=== COLLECTED DATA ===
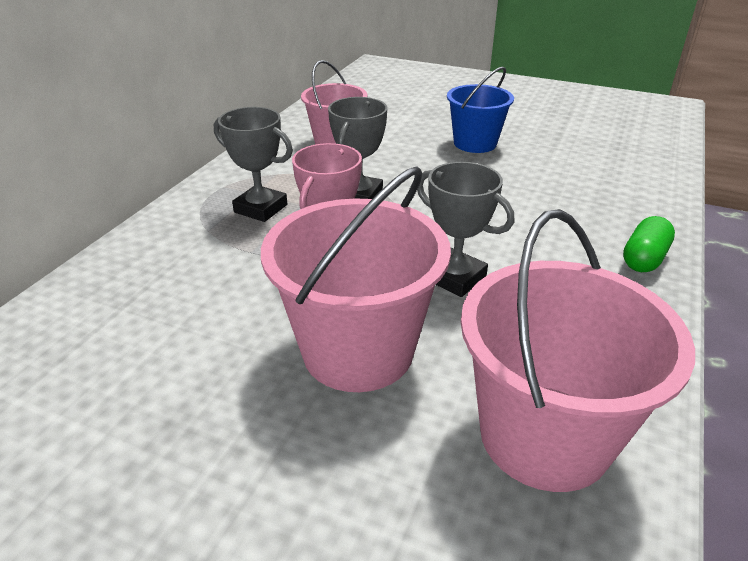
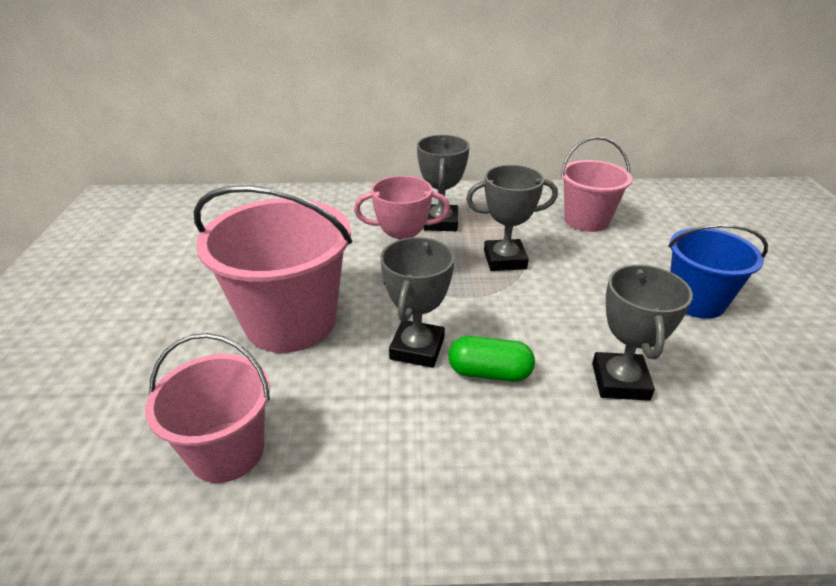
camera: 65 degrees right, 0 degrees up
(543, 200) = (620, 381): none -> grey trophy
(544, 435) = (227, 451): pink bucket -> pink bucket, size x0.63
(644, 258) = (566, 498): green capsule -> green capsule (489, 373)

=== WORK REQUIRED ===
Each line of the listing is to be retyped exactly, and its pictures are to be dropped.

=== REPLY TO THE EXERCISE ===
camera: 65 degrees right, 0 degrees up
(543, 200) = (620, 381): none -> grey trophy
(544, 435) = (227, 451): pink bucket -> pink bucket, size x0.63
(644, 258) = (566, 498): green capsule -> green capsule (489, 373)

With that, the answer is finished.